(Material for the task begins)
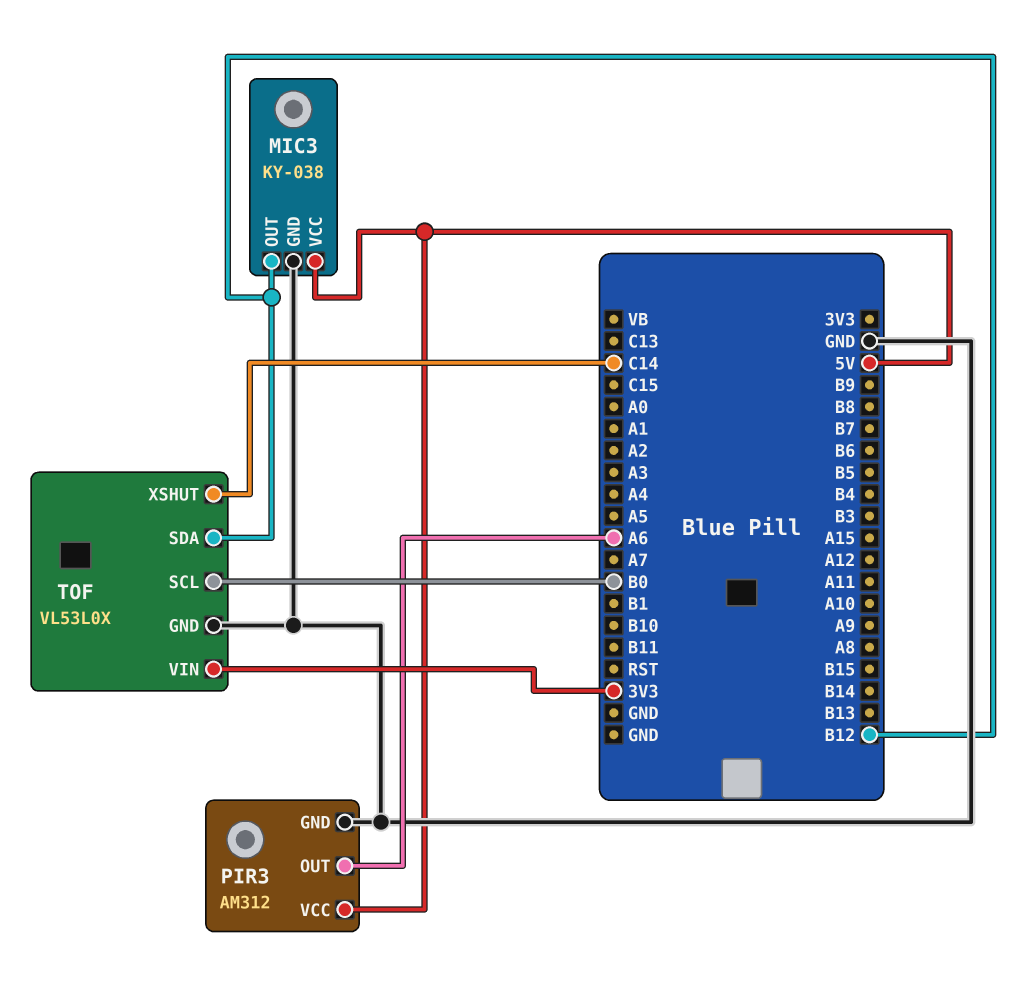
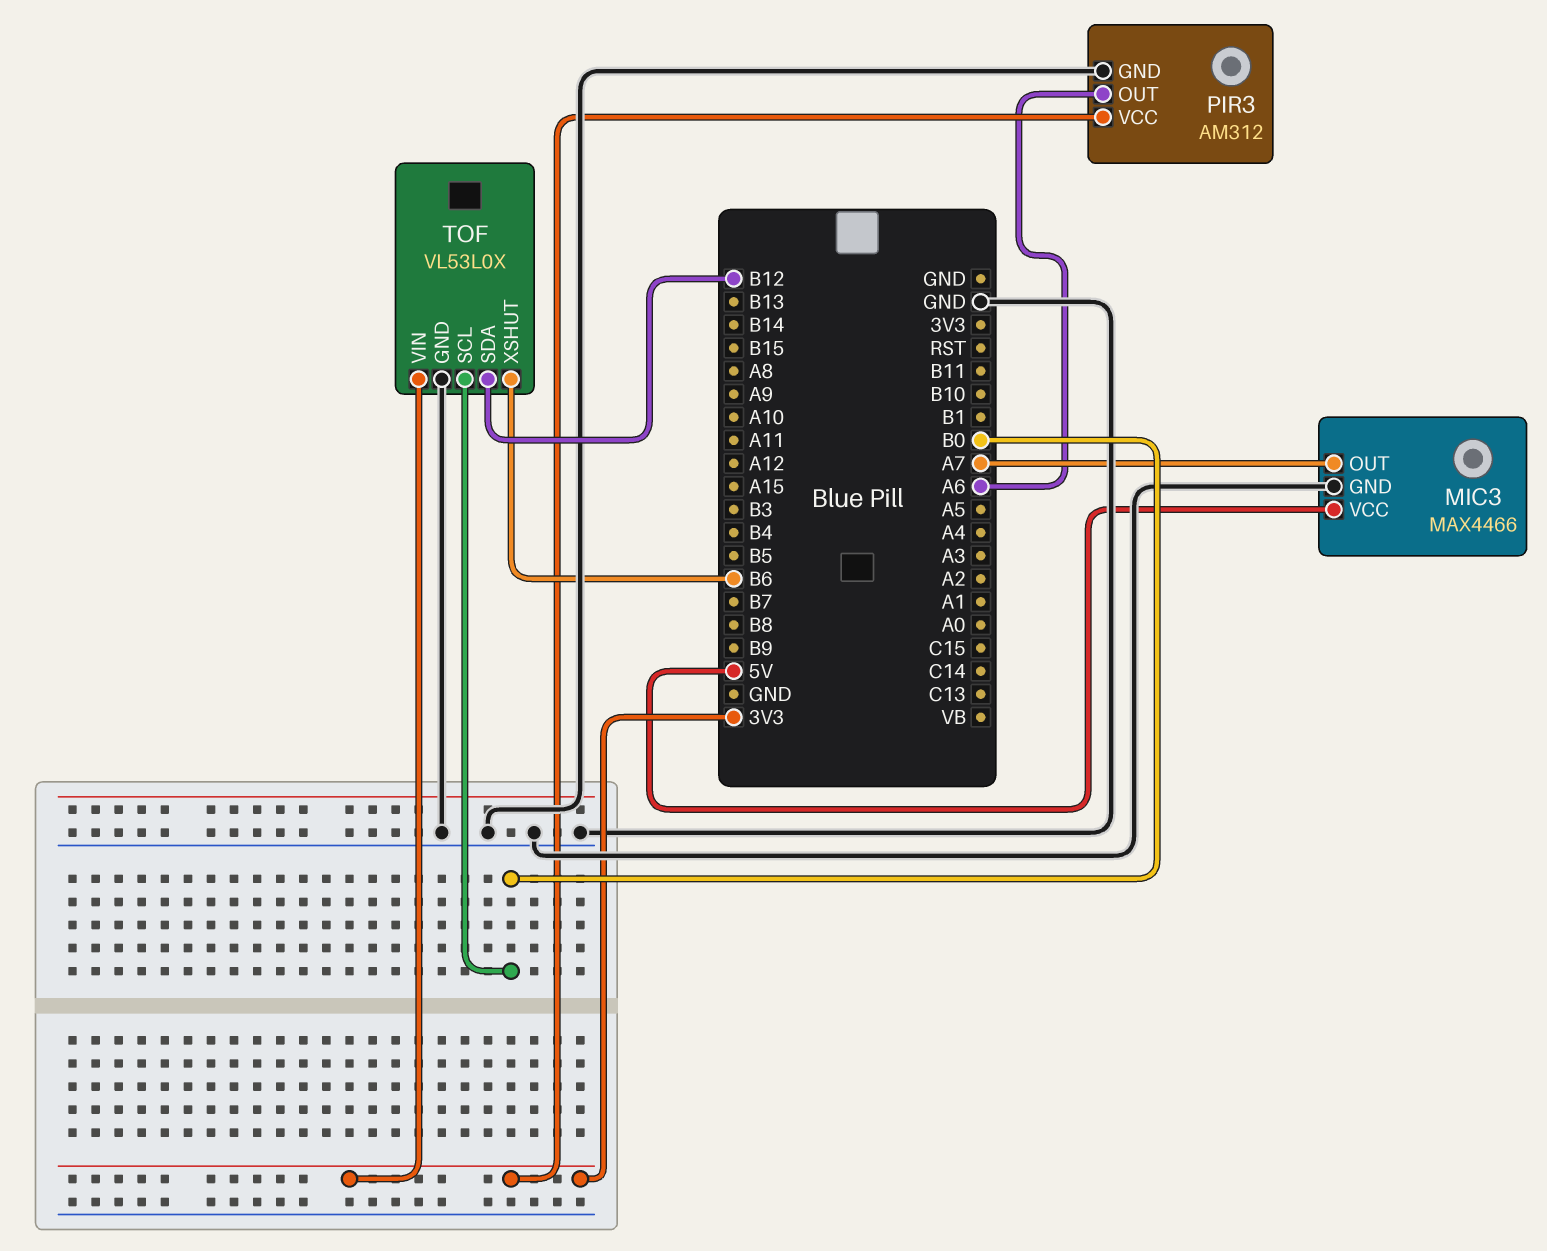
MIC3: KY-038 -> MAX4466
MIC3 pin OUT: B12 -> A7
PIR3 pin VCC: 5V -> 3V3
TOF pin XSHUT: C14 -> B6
(Material for the task ends)
(Material for the task begins)
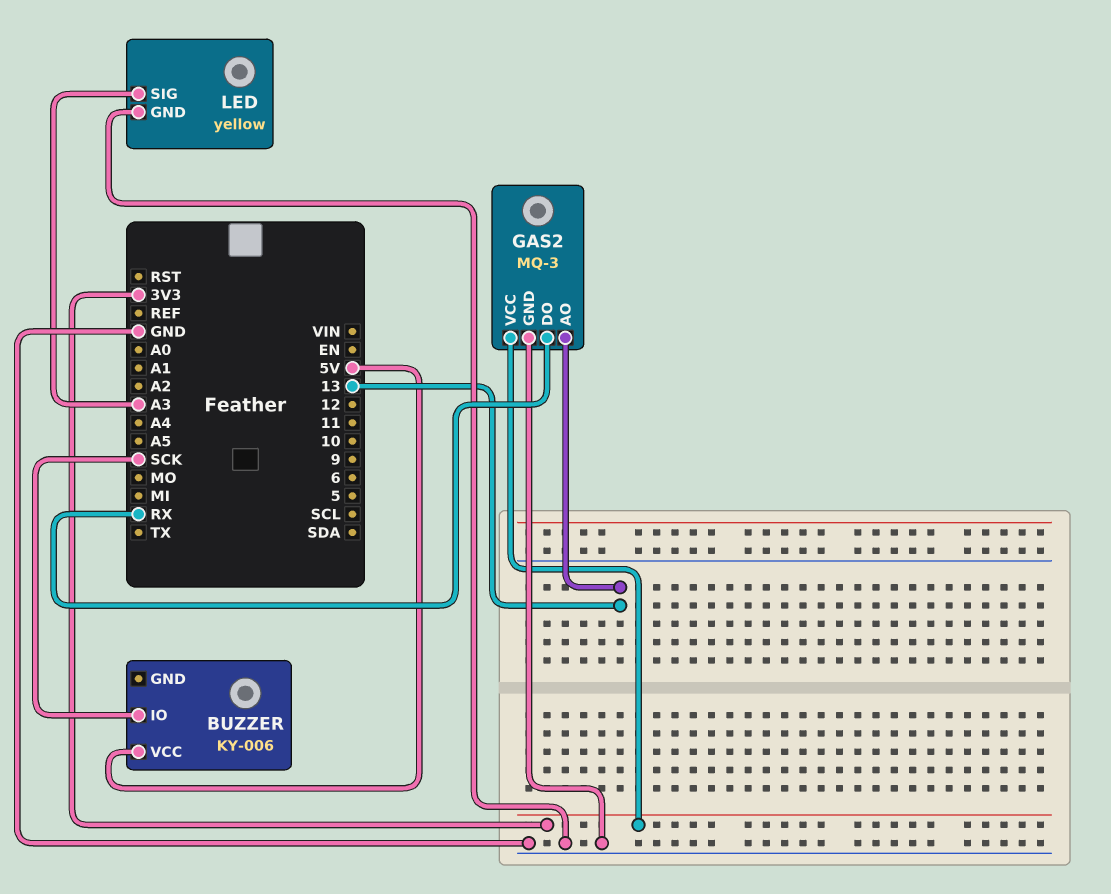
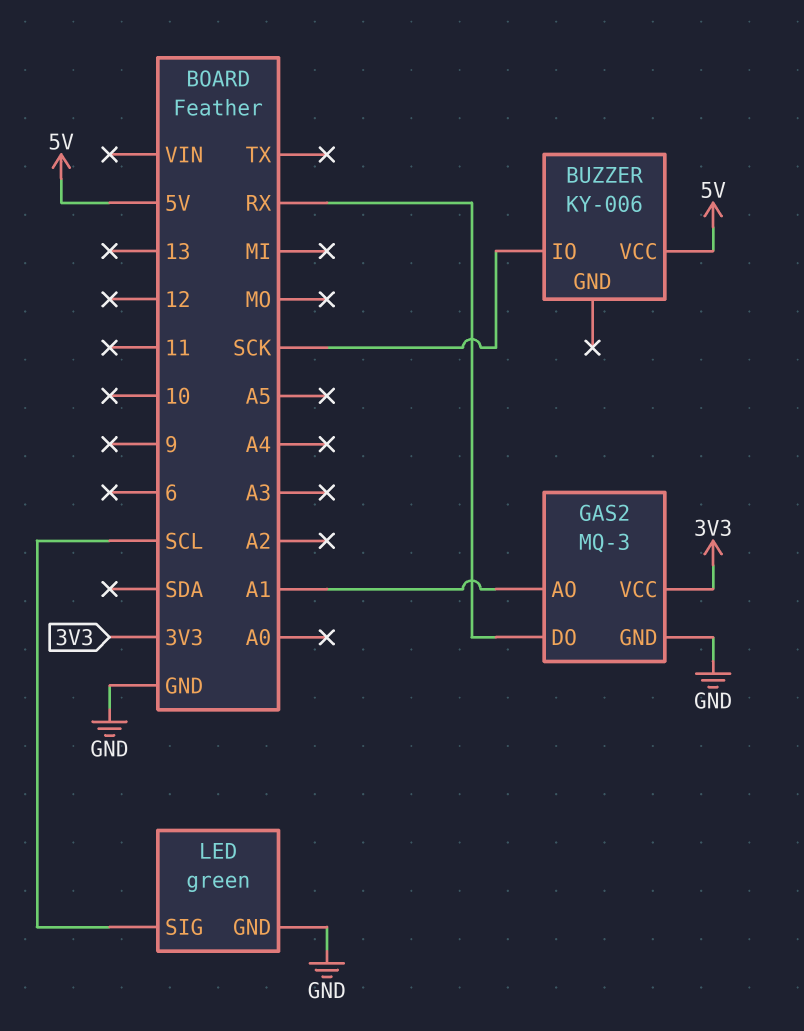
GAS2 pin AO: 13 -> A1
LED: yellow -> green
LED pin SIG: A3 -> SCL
(Material for the task ends)
### Work task:
Please output exactly the lines between the one holding "MIC3 pin OUT: B12 -> A7" and the one holding "TOF pin XSHUT: C14 -> B6" in the records above, inclusive, and nothing more.

### Exercise solution:
MIC3 pin OUT: B12 -> A7
PIR3 pin VCC: 5V -> 3V3
TOF pin XSHUT: C14 -> B6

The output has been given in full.